(Beginning of THE RECORDS)
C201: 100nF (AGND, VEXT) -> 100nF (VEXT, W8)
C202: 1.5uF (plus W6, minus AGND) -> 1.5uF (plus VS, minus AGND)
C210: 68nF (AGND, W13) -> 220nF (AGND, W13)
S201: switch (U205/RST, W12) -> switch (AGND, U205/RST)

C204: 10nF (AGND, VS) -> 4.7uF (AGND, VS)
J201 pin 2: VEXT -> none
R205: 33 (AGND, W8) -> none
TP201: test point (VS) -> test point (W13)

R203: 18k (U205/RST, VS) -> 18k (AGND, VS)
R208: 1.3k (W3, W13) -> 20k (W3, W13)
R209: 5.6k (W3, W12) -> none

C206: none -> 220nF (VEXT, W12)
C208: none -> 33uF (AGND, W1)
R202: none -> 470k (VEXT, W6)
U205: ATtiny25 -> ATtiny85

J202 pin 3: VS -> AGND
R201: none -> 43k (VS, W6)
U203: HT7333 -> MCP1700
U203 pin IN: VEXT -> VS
(End of THE RECORDS)
(Beginning of THE RECORDS)
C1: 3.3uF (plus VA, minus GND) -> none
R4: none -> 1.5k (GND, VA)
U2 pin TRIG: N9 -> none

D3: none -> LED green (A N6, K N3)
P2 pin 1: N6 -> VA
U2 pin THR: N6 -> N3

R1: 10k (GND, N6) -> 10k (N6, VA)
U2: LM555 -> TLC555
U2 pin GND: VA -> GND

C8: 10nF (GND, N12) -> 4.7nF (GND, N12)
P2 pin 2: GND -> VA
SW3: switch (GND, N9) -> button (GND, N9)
(End of THE RECORDS)
Every line above from the line with "C206: none -> 220nF (VEXT, W12)" to the line with "U203 pin IN: VEXT -> VS", inclusive, must be returned exactly; no other line belongs in the reply.

> _OUTPUT OF THE TASK_:
C206: none -> 220nF (VEXT, W12)
C208: none -> 33uF (AGND, W1)
R202: none -> 470k (VEXT, W6)
U205: ATtiny25 -> ATtiny85

J202 pin 3: VS -> AGND
R201: none -> 43k (VS, W6)
U203: HT7333 -> MCP1700
U203 pin IN: VEXT -> VS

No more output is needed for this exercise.